PROBLEM DETAILS — Your task is to copy all of the entries exactly as they are given.

THE RECORDS —
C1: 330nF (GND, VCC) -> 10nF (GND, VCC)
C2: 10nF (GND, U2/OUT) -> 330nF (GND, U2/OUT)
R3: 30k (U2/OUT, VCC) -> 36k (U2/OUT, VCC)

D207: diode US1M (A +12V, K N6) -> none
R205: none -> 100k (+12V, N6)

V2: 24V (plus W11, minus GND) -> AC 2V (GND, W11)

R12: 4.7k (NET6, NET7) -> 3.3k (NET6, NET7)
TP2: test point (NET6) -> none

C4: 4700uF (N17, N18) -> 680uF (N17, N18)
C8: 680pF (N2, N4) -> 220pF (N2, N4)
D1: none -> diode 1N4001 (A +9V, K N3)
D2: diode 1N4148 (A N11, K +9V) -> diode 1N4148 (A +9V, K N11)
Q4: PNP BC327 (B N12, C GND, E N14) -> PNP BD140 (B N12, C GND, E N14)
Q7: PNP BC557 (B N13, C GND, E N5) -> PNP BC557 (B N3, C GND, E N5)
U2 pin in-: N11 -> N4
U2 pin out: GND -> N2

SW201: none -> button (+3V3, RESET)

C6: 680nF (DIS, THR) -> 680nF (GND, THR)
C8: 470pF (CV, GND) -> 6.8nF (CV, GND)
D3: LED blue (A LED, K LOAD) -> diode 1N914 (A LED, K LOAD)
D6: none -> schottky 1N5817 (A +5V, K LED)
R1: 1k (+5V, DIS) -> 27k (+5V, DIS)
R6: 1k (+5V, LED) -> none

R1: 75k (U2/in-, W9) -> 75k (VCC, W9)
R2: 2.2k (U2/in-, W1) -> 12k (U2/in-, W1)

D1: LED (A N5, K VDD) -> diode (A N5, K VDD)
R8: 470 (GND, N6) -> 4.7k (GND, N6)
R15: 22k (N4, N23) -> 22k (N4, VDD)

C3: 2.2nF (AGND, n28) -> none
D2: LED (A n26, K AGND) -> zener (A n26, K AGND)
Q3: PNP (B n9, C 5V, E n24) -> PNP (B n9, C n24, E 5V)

OUTPUT OF THE TASK —
C1: 330nF (GND, VCC) -> 10nF (GND, VCC)
C2: 10nF (GND, U2/OUT) -> 330nF (GND, U2/OUT)
R3: 30k (U2/OUT, VCC) -> 36k (U2/OUT, VCC)

D207: diode US1M (A +12V, K N6) -> none
R205: none -> 100k (+12V, N6)

V2: 24V (plus W11, minus GND) -> AC 2V (GND, W11)

R12: 4.7k (NET6, NET7) -> 3.3k (NET6, NET7)
TP2: test point (NET6) -> none

C4: 4700uF (N17, N18) -> 680uF (N17, N18)
C8: 680pF (N2, N4) -> 220pF (N2, N4)
D1: none -> diode 1N4001 (A +9V, K N3)
D2: diode 1N4148 (A N11, K +9V) -> diode 1N4148 (A +9V, K N11)
Q4: PNP BC327 (B N12, C GND, E N14) -> PNP BD140 (B N12, C GND, E N14)
Q7: PNP BC557 (B N13, C GND, E N5) -> PNP BC557 (B N3, C GND, E N5)
U2 pin in-: N11 -> N4
U2 pin out: GND -> N2

SW201: none -> button (+3V3, RESET)

C6: 680nF (DIS, THR) -> 680nF (GND, THR)
C8: 470pF (CV, GND) -> 6.8nF (CV, GND)
D3: LED blue (A LED, K LOAD) -> diode 1N914 (A LED, K LOAD)
D6: none -> schottky 1N5817 (A +5V, K LED)
R1: 1k (+5V, DIS) -> 27k (+5V, DIS)
R6: 1k (+5V, LED) -> none

R1: 75k (U2/in-, W9) -> 75k (VCC, W9)
R2: 2.2k (U2/in-, W1) -> 12k (U2/in-, W1)

D1: LED (A N5, K VDD) -> diode (A N5, K VDD)
R8: 470 (GND, N6) -> 4.7k (GND, N6)
R15: 22k (N4, N23) -> 22k (N4, VDD)

C3: 2.2nF (AGND, n28) -> none
D2: LED (A n26, K AGND) -> zener (A n26, K AGND)
Q3: PNP (B n9, C 5V, E n24) -> PNP (B n9, C n24, E 5V)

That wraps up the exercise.